WHAT IS BEING ASKED >>
In full and exactly, reproduce the entries below, but omit the pictures.

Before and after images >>
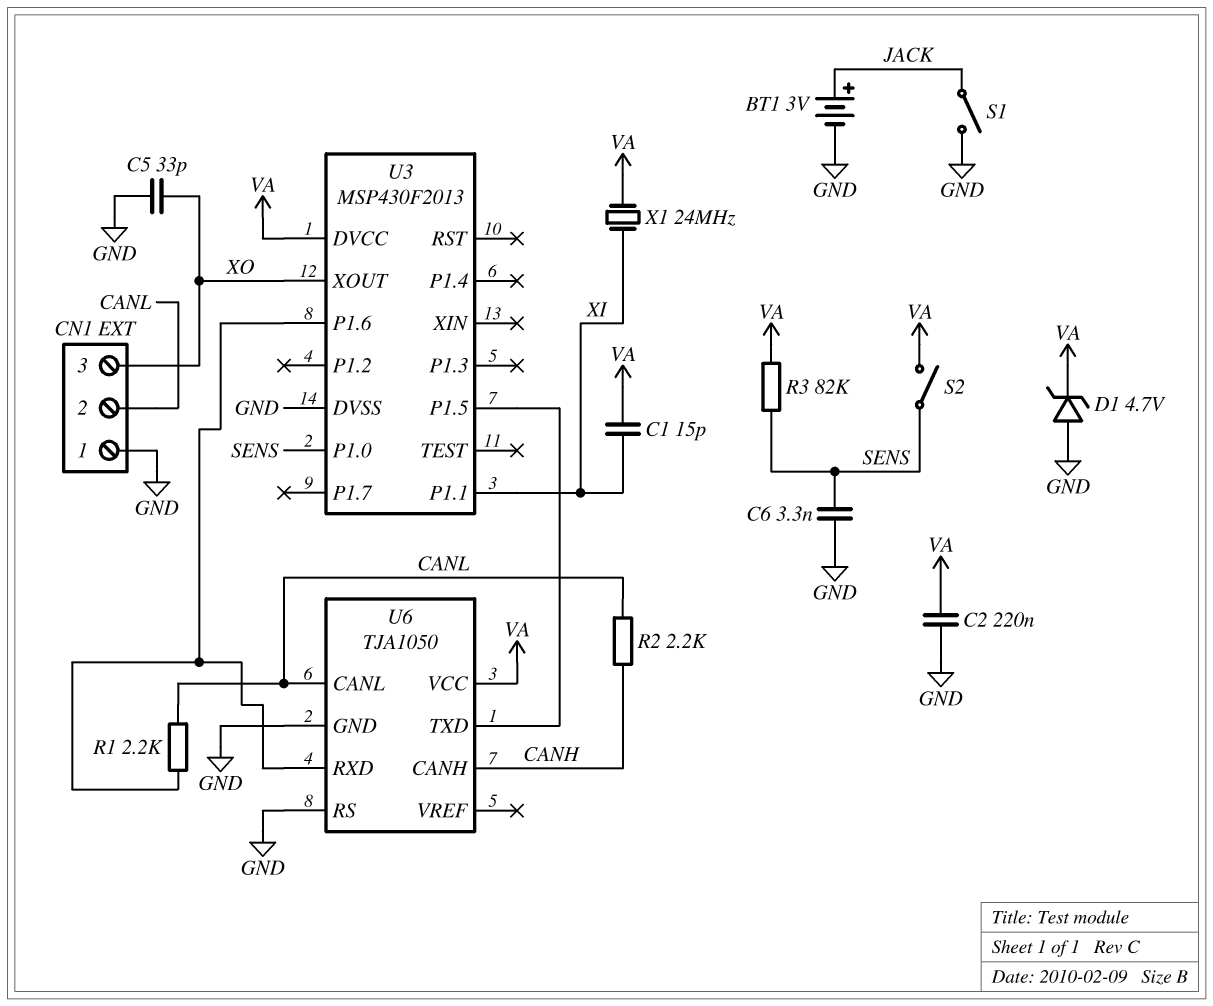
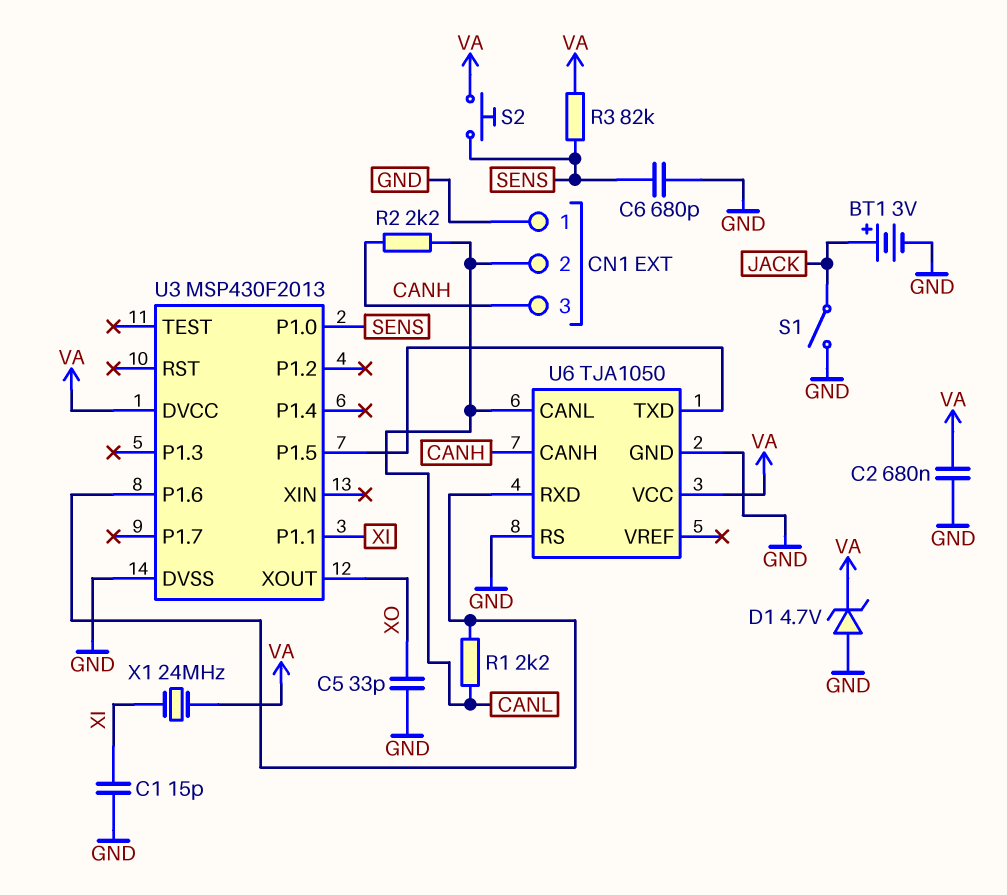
C1: 15pF (VA, XI) -> 15pF (GND, XI)
C2: 220nF (GND, VA) -> 680nF (GND, VA)
C6: 3.3nF (GND, SENS) -> 680pF (GND, SENS)
CN1 pin 3: XO -> CANH
S2: switch (SENS, VA) -> button (SENS, VA)

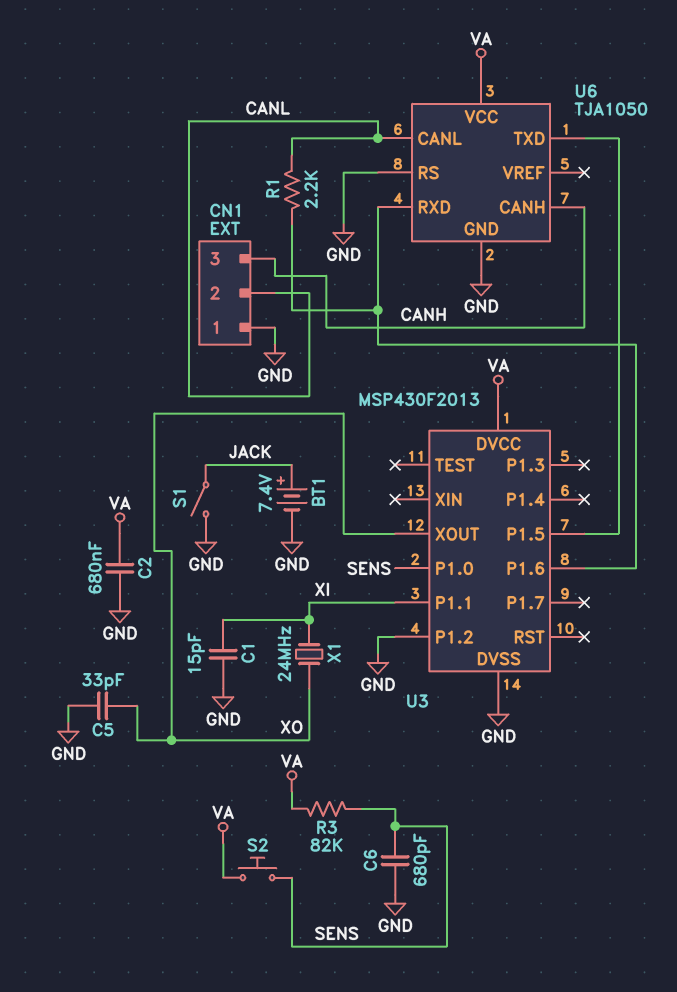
BT1: 3V (plus JACK, minus GND) -> 7.4V (plus JACK, minus GND)
D1: zener 4.7V (A GND, K VA) -> none
R2: 2.2k (CANH, CANL) -> none
U3 pin P1.2: none -> GND
X1: 24MHz (VA, XI) -> 24MHz (XI, XO)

ANSWER FOR THIS EXERCISE >>
C1: 15pF (VA, XI) -> 15pF (GND, XI)
C2: 220nF (GND, VA) -> 680nF (GND, VA)
C6: 3.3nF (GND, SENS) -> 680pF (GND, SENS)
CN1 pin 3: XO -> CANH
S2: switch (SENS, VA) -> button (SENS, VA)

BT1: 3V (plus JACK, minus GND) -> 7.4V (plus JACK, minus GND)
D1: zener 4.7V (A GND, K VA) -> none
R2: 2.2k (CANH, CANL) -> none
U3 pin P1.2: none -> GND
X1: 24MHz (VA, XI) -> 24MHz (XI, XO)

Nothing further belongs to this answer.